Activity: Search the listing below for the line containing "camera: 105 degrees left, 10 degrees down". From there through the line containing "(437, 200) = (361, 336): black", transcribe every line exactly, both ends included.

Data extracts:
──────

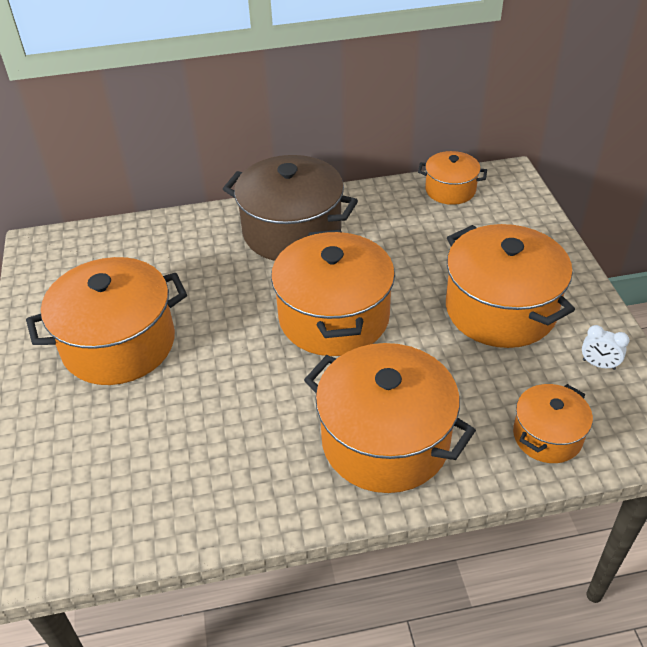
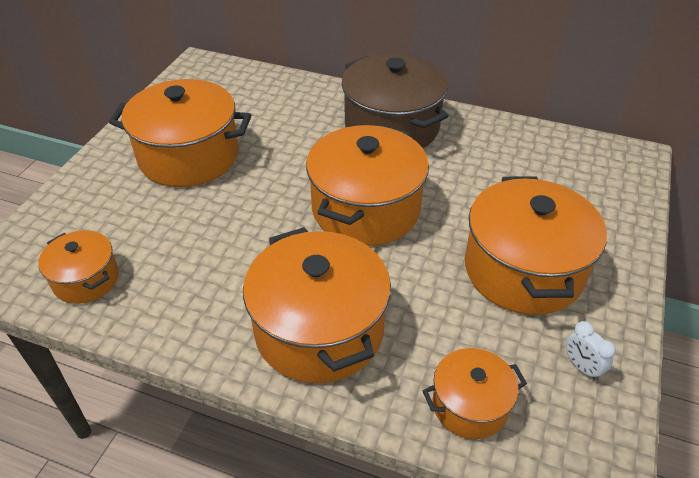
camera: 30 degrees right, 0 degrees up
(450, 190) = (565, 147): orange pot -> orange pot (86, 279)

──────

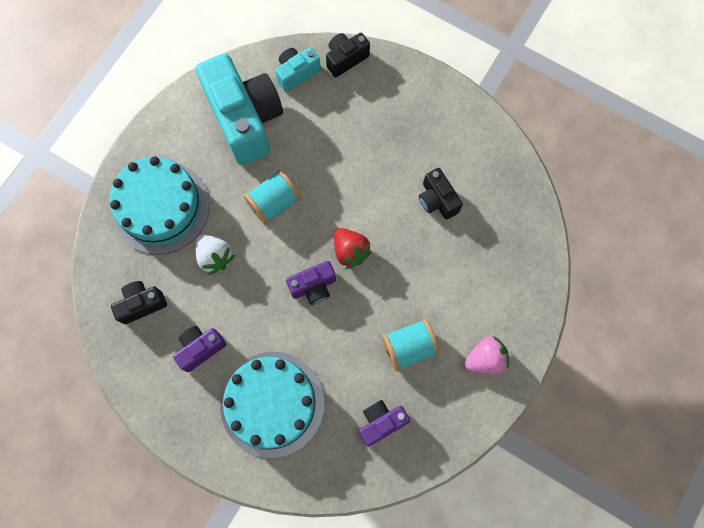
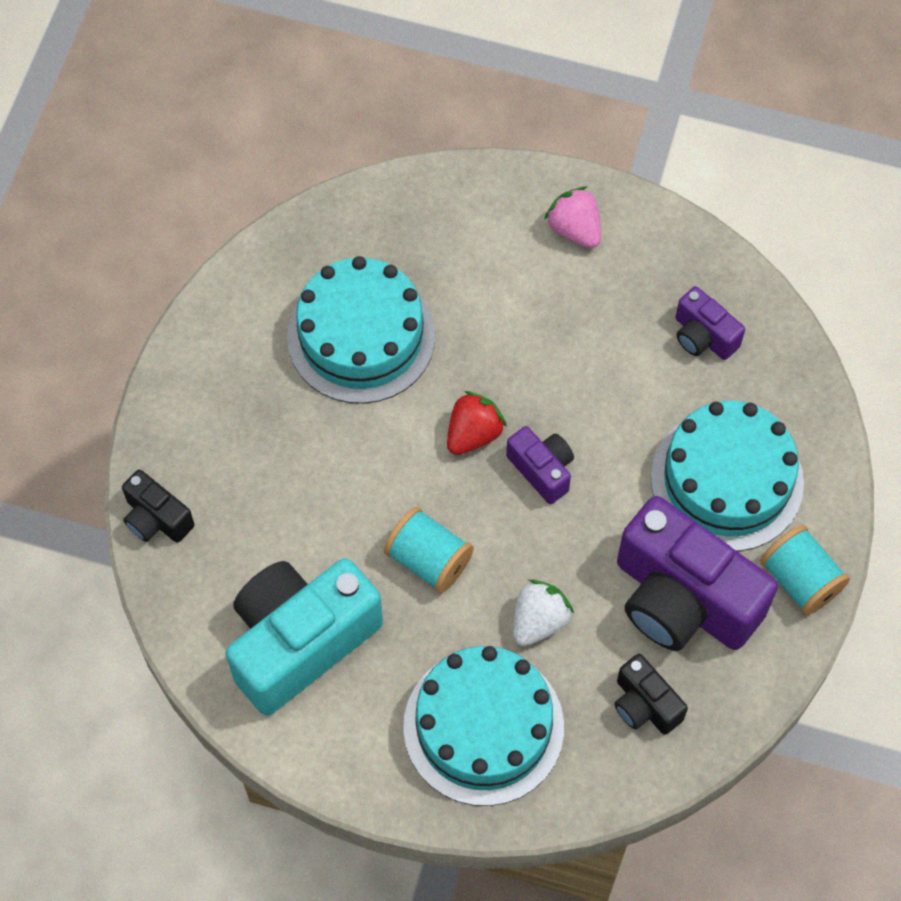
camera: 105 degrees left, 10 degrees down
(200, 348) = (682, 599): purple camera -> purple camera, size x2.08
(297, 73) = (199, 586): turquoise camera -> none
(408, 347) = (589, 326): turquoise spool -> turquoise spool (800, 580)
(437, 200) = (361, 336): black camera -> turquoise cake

──────

Answer to this exercise:
camera: 105 degrees left, 10 degrees down
(200, 348) = (682, 599): purple camera -> purple camera, size x2.08
(297, 73) = (199, 586): turquoise camera -> none
(408, 347) = (589, 326): turquoise spool -> turquoise spool (800, 580)
(437, 200) = (361, 336): black camera -> turquoise cake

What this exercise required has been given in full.